§ Work item
Among the records below, find each line that includes the string "pyramid" and copy it.

§ Data for review
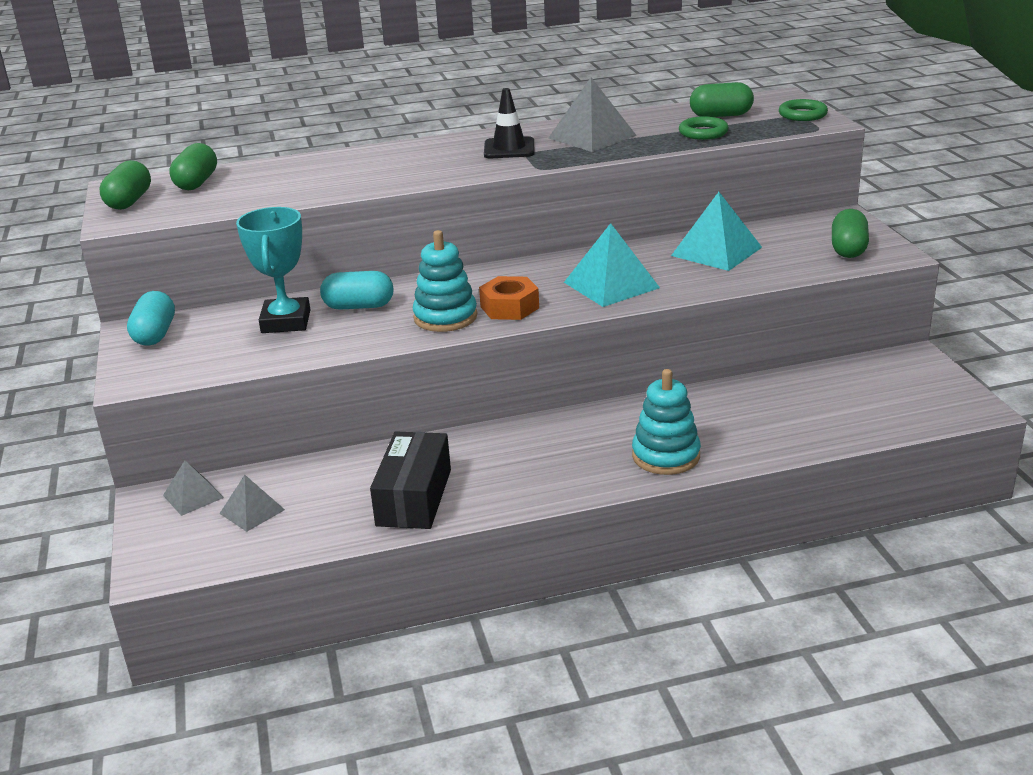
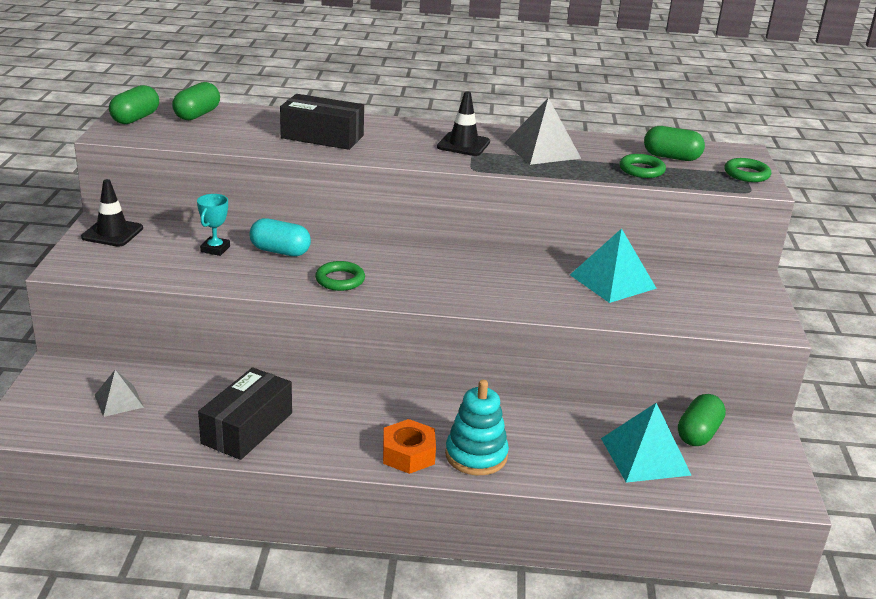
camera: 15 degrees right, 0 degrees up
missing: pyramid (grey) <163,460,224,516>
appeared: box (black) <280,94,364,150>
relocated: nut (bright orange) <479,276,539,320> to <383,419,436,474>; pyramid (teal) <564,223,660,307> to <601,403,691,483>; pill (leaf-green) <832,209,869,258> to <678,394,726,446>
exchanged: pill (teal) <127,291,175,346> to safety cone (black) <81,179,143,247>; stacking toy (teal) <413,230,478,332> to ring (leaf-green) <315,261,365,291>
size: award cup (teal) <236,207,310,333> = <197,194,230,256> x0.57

§ Answer to this problem
missing: pyramid (grey) <163,460,224,516>
relocated: nut (bright orange) <479,276,539,320> to <383,419,436,474>; pyramid (teal) <564,223,660,307> to <601,403,691,483>; pill (leaf-green) <832,209,869,258> to <678,394,726,446>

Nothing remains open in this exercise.